(WHAT TO DO) Edit the material from its first line through the line containing "Garage: 4:14 -> none", changing "Venice" to "Verona" and leaving everything else as it is. Give back only those lines.

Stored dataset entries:
========

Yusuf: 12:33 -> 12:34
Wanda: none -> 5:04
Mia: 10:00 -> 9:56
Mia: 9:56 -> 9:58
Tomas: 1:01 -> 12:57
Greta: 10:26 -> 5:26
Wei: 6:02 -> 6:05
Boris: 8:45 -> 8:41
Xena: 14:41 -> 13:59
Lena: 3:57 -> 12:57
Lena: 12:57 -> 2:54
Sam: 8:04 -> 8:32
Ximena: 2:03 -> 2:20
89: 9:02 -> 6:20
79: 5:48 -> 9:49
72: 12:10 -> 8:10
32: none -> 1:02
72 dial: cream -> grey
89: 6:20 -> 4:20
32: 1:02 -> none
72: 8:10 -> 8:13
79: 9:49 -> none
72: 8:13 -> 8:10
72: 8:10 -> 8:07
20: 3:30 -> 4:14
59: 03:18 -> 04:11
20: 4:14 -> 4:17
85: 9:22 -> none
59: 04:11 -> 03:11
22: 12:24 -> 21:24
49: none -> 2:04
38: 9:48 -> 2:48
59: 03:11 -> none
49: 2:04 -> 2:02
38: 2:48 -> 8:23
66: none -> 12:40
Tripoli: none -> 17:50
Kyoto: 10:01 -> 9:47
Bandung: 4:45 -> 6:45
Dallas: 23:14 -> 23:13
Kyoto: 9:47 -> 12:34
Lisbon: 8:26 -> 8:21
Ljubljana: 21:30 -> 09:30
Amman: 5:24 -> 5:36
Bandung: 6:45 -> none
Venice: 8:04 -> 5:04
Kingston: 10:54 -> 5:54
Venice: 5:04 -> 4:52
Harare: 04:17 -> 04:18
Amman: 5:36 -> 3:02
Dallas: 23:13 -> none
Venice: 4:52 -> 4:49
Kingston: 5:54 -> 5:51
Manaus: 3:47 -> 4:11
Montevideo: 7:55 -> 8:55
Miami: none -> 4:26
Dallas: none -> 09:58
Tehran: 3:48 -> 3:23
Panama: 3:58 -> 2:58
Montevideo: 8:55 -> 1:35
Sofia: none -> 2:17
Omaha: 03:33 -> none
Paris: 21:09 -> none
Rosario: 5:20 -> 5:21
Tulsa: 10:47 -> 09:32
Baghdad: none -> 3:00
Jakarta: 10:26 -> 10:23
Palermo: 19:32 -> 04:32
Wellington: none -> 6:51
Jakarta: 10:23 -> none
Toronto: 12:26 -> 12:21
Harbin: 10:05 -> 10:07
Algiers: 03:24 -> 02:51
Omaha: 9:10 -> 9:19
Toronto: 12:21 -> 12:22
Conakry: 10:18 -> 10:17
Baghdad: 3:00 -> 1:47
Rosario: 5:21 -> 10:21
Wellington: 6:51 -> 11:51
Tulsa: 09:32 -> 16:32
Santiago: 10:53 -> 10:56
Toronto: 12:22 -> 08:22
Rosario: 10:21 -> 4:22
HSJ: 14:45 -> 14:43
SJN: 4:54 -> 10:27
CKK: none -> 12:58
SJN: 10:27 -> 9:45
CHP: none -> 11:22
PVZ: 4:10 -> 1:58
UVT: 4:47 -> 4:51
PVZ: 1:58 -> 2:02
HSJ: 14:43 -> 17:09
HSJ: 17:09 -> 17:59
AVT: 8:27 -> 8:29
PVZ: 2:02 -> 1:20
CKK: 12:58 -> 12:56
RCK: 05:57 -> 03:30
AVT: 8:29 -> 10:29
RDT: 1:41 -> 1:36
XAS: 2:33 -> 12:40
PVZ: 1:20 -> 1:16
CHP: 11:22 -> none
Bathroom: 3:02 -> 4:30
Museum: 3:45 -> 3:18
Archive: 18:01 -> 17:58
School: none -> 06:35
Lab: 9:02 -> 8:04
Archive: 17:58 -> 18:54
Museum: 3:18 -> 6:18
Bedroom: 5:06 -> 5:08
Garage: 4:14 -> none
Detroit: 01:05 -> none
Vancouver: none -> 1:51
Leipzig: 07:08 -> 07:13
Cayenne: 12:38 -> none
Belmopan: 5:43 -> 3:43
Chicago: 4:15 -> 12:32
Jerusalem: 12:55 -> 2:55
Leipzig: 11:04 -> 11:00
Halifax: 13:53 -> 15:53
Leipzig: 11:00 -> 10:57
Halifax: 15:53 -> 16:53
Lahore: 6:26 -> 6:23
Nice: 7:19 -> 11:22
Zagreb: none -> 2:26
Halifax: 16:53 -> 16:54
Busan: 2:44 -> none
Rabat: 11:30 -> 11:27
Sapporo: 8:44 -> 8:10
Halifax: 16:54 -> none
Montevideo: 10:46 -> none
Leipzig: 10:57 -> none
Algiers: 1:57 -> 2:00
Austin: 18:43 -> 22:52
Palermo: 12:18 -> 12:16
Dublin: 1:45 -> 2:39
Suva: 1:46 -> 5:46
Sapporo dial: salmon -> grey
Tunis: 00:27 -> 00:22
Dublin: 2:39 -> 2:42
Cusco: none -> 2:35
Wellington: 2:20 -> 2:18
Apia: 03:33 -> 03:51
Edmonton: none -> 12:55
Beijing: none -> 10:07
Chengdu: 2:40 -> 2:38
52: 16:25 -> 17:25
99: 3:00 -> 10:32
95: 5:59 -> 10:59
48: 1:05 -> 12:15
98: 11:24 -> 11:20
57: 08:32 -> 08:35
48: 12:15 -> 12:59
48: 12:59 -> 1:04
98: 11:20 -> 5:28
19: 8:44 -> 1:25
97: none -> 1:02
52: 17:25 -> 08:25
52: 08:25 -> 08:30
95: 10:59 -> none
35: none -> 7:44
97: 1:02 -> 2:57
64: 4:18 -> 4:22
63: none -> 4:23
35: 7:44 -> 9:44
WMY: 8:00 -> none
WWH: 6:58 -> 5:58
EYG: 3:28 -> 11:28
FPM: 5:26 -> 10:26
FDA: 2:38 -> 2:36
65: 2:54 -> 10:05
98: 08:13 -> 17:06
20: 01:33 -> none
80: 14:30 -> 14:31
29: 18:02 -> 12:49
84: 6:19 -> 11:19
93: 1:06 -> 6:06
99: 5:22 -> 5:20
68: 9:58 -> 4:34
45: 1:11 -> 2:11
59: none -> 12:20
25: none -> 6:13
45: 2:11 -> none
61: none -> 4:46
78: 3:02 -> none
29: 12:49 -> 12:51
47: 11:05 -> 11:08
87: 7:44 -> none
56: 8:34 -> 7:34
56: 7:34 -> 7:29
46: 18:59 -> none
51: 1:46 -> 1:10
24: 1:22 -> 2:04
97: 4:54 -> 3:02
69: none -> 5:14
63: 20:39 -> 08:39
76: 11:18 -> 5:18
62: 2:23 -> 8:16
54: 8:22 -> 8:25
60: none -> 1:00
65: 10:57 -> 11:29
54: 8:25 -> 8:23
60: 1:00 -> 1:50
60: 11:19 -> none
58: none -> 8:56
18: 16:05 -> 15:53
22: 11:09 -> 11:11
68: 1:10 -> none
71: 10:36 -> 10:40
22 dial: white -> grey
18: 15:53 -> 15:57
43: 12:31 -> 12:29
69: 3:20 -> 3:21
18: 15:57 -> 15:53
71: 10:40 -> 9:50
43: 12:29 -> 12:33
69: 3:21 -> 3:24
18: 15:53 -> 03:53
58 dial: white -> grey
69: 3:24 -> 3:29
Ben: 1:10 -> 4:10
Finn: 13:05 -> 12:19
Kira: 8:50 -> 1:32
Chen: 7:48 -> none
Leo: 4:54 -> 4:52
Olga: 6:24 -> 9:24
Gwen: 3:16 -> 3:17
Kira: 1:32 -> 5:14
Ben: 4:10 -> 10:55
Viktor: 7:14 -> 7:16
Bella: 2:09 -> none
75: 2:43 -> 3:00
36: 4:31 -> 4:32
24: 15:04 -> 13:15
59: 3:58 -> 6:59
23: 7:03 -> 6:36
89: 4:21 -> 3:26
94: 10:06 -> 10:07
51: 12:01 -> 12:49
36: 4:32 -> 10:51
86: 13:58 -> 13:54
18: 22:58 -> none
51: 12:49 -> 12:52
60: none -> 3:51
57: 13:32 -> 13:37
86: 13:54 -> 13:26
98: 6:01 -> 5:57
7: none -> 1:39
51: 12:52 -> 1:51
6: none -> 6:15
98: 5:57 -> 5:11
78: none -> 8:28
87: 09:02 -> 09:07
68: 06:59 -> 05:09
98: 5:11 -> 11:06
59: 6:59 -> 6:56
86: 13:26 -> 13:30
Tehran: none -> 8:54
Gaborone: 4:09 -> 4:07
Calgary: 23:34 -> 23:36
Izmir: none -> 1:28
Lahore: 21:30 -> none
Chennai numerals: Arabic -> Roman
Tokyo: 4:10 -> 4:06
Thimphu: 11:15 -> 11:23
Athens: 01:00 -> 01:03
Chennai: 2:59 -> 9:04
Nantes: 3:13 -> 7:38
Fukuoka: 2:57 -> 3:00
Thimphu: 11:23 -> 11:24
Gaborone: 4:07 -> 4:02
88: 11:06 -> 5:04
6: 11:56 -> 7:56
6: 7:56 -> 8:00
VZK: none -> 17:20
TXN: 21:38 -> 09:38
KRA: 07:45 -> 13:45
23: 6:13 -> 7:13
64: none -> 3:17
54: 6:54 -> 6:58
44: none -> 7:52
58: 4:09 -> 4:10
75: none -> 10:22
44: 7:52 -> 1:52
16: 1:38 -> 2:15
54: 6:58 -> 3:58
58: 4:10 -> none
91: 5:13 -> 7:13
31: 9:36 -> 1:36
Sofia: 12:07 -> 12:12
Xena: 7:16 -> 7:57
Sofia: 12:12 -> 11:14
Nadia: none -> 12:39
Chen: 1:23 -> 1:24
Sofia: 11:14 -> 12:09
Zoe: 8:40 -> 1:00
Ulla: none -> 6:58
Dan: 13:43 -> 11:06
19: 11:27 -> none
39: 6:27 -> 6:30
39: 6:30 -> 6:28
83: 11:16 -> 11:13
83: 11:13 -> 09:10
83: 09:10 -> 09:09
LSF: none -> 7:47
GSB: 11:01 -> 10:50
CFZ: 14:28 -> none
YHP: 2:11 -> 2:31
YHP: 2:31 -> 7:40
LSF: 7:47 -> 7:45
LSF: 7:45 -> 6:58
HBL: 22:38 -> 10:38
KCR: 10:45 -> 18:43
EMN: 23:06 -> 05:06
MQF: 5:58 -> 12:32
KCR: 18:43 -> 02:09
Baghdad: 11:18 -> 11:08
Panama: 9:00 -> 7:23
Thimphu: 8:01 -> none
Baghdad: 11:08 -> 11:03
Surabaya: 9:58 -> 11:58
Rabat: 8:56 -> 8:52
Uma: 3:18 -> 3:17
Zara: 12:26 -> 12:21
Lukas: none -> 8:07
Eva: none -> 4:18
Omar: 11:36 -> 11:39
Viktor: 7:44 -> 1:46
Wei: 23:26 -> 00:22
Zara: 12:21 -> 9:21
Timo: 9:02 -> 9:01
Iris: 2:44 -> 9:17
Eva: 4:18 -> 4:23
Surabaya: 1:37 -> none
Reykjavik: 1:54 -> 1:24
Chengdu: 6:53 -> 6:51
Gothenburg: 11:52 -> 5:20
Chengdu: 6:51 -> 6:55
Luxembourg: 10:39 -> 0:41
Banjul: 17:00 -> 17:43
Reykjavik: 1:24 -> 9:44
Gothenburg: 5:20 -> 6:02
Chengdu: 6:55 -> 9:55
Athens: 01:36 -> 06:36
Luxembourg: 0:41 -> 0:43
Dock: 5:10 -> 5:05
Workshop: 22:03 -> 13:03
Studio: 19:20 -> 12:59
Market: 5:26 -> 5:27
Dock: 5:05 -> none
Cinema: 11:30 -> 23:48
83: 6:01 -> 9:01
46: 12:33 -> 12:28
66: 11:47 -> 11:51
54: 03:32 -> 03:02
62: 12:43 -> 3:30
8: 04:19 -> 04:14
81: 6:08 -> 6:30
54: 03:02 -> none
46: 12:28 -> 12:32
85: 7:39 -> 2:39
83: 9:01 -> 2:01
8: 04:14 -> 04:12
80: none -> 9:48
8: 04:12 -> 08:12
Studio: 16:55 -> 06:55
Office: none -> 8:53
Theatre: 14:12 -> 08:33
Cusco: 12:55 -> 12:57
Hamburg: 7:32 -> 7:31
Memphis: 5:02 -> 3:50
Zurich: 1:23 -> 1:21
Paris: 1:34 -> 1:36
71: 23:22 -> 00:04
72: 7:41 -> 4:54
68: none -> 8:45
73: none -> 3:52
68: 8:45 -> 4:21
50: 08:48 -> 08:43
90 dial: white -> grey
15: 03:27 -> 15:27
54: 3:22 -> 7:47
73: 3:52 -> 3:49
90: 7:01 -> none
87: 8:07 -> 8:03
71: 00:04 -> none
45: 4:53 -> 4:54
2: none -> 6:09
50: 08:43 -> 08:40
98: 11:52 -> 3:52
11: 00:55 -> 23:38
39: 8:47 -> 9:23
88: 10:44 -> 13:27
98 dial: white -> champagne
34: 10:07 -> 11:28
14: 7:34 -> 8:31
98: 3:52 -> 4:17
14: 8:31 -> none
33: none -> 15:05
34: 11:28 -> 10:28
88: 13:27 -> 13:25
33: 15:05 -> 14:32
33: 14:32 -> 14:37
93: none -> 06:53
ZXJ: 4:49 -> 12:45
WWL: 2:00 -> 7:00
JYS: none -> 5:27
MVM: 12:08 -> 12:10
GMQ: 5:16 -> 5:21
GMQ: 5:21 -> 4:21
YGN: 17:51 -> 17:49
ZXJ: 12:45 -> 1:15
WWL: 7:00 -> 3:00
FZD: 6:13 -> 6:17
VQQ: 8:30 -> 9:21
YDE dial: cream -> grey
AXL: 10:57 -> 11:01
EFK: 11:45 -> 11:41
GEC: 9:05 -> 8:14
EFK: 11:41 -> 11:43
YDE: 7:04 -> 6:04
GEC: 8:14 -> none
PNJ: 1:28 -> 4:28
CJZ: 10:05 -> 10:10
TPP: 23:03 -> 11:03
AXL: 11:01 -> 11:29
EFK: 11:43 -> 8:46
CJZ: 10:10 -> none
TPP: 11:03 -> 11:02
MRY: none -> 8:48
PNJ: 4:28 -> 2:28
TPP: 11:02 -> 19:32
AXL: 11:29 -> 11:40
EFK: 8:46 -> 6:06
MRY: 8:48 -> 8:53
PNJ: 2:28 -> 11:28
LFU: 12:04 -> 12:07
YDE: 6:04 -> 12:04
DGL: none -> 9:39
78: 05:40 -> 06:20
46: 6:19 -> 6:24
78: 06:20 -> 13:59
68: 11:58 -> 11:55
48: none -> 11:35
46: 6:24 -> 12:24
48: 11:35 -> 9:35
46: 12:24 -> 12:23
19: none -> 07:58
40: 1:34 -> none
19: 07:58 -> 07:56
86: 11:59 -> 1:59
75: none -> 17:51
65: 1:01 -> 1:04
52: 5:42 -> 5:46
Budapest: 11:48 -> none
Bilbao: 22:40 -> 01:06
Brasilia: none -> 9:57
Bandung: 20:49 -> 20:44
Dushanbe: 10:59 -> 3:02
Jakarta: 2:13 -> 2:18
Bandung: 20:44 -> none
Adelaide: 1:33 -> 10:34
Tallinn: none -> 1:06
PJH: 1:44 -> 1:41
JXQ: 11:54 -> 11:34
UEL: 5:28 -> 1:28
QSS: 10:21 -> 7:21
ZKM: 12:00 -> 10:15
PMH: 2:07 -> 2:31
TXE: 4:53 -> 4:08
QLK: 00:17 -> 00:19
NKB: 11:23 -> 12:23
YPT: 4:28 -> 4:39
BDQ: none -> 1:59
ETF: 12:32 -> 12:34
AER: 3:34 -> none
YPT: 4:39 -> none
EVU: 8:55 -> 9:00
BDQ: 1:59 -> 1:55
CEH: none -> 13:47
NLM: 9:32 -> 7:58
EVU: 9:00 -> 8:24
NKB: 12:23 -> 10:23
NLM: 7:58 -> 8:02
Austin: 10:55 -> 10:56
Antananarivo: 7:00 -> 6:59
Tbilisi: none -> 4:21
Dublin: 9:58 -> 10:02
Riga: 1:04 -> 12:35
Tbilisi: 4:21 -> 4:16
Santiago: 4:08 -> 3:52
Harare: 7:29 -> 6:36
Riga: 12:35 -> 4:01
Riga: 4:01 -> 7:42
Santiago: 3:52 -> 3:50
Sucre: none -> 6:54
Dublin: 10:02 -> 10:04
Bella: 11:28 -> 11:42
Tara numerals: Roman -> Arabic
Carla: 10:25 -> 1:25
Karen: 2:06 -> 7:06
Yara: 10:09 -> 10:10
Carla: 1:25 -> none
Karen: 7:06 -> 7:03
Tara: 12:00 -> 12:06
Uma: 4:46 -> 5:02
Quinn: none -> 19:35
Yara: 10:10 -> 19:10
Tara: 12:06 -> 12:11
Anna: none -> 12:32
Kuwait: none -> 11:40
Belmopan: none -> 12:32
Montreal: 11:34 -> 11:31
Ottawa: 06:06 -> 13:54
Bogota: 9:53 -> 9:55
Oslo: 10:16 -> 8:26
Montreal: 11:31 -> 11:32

========

(ANSWER FOR THE TASK)
Yusuf: 12:33 -> 12:34
Wanda: none -> 5:04
Mia: 10:00 -> 9:56
Mia: 9:56 -> 9:58
Tomas: 1:01 -> 12:57
Greta: 10:26 -> 5:26
Wei: 6:02 -> 6:05
Boris: 8:45 -> 8:41
Xena: 14:41 -> 13:59
Lena: 3:57 -> 12:57
Lena: 12:57 -> 2:54
Sam: 8:04 -> 8:32
Ximena: 2:03 -> 2:20
89: 9:02 -> 6:20
79: 5:48 -> 9:49
72: 12:10 -> 8:10
32: none -> 1:02
72 dial: cream -> grey
89: 6:20 -> 4:20
32: 1:02 -> none
72: 8:10 -> 8:13
79: 9:49 -> none
72: 8:13 -> 8:10
72: 8:10 -> 8:07
20: 3:30 -> 4:14
59: 03:18 -> 04:11
20: 4:14 -> 4:17
85: 9:22 -> none
59: 04:11 -> 03:11
22: 12:24 -> 21:24
49: none -> 2:04
38: 9:48 -> 2:48
59: 03:11 -> none
49: 2:04 -> 2:02
38: 2:48 -> 8:23
66: none -> 12:40
Tripoli: none -> 17:50
Kyoto: 10:01 -> 9:47
Bandung: 4:45 -> 6:45
Dallas: 23:14 -> 23:13
Kyoto: 9:47 -> 12:34
Lisbon: 8:26 -> 8:21
Ljubljana: 21:30 -> 09:30
Amman: 5:24 -> 5:36
Bandung: 6:45 -> none
Verona: 8:04 -> 5:04
Kingston: 10:54 -> 5:54
Verona: 5:04 -> 4:52
Harare: 04:17 -> 04:18
Amman: 5:36 -> 3:02
Dallas: 23:13 -> none
Verona: 4:52 -> 4:49
Kingston: 5:54 -> 5:51
Manaus: 3:47 -> 4:11
Montevideo: 7:55 -> 8:55
Miami: none -> 4:26
Dallas: none -> 09:58
Tehran: 3:48 -> 3:23
Panama: 3:58 -> 2:58
Montevideo: 8:55 -> 1:35
Sofia: none -> 2:17
Omaha: 03:33 -> none
Paris: 21:09 -> none
Rosario: 5:20 -> 5:21
Tulsa: 10:47 -> 09:32
Baghdad: none -> 3:00
Jakarta: 10:26 -> 10:23
Palermo: 19:32 -> 04:32
Wellington: none -> 6:51
Jakarta: 10:23 -> none
Toronto: 12:26 -> 12:21
Harbin: 10:05 -> 10:07
Algiers: 03:24 -> 02:51
Omaha: 9:10 -> 9:19
Toronto: 12:21 -> 12:22
Conakry: 10:18 -> 10:17
Baghdad: 3:00 -> 1:47
Rosario: 5:21 -> 10:21
Wellington: 6:51 -> 11:51
Tulsa: 09:32 -> 16:32
Santiago: 10:53 -> 10:56
Toronto: 12:22 -> 08:22
Rosario: 10:21 -> 4:22
HSJ: 14:45 -> 14:43
SJN: 4:54 -> 10:27
CKK: none -> 12:58
SJN: 10:27 -> 9:45
CHP: none -> 11:22
PVZ: 4:10 -> 1:58
UVT: 4:47 -> 4:51
PVZ: 1:58 -> 2:02
HSJ: 14:43 -> 17:09
HSJ: 17:09 -> 17:59
AVT: 8:27 -> 8:29
PVZ: 2:02 -> 1:20
CKK: 12:58 -> 12:56
RCK: 05:57 -> 03:30
AVT: 8:29 -> 10:29
RDT: 1:41 -> 1:36
XAS: 2:33 -> 12:40
PVZ: 1:20 -> 1:16
CHP: 11:22 -> none
Bathroom: 3:02 -> 4:30
Museum: 3:45 -> 3:18
Archive: 18:01 -> 17:58
School: none -> 06:35
Lab: 9:02 -> 8:04
Archive: 17:58 -> 18:54
Museum: 3:18 -> 6:18
Bedroom: 5:06 -> 5:08
Garage: 4:14 -> none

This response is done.